The task:
Print the full set of records below, character for character and picture-free.

Stored items:
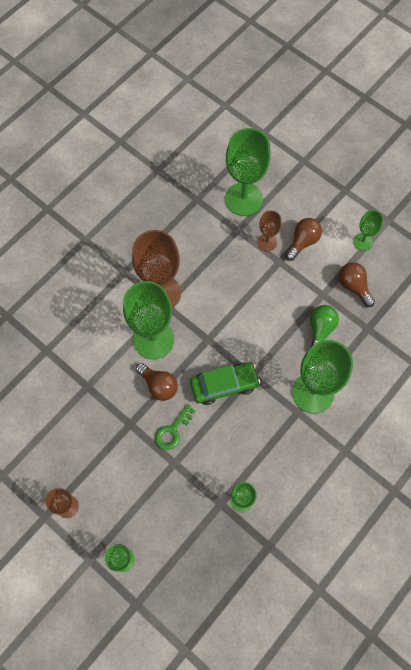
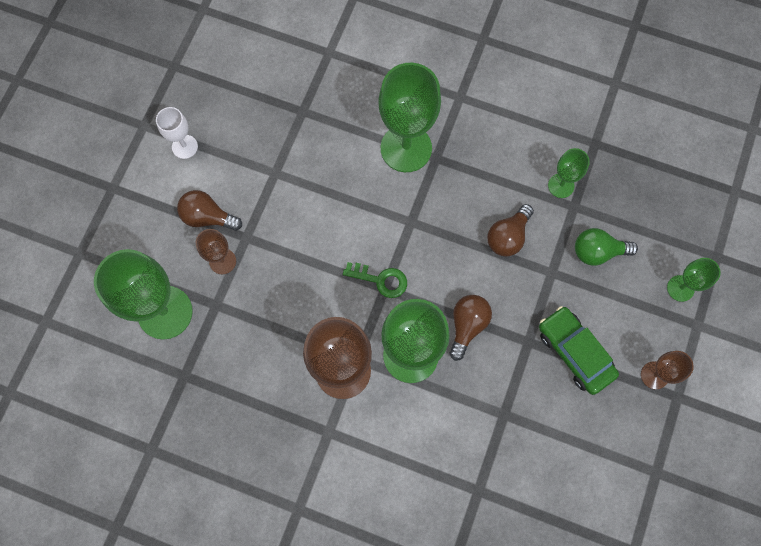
camera: 110 degrees left, 5 degrees up
(172, 431) = (515, 288): green key -> green key (381, 280)
(224, 385) = (436, 249): green car -> green car (575, 352)
(320, 329) = (323, 162): green light bulb -> green light bulb (597, 252)
(353, 286) = (252, 141): brown light bulb -> brown light bulb (508, 237)
(362, 242) = (185, 147): green goblet -> white goblet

Exercise answer:
camera: 110 degrees left, 5 degrees up
(172, 431) = (515, 288): green key -> green key (381, 280)
(224, 385) = (436, 249): green car -> green car (575, 352)
(320, 329) = (323, 162): green light bulb -> green light bulb (597, 252)
(353, 286) = (252, 141): brown light bulb -> brown light bulb (508, 237)
(362, 242) = (185, 147): green goblet -> white goblet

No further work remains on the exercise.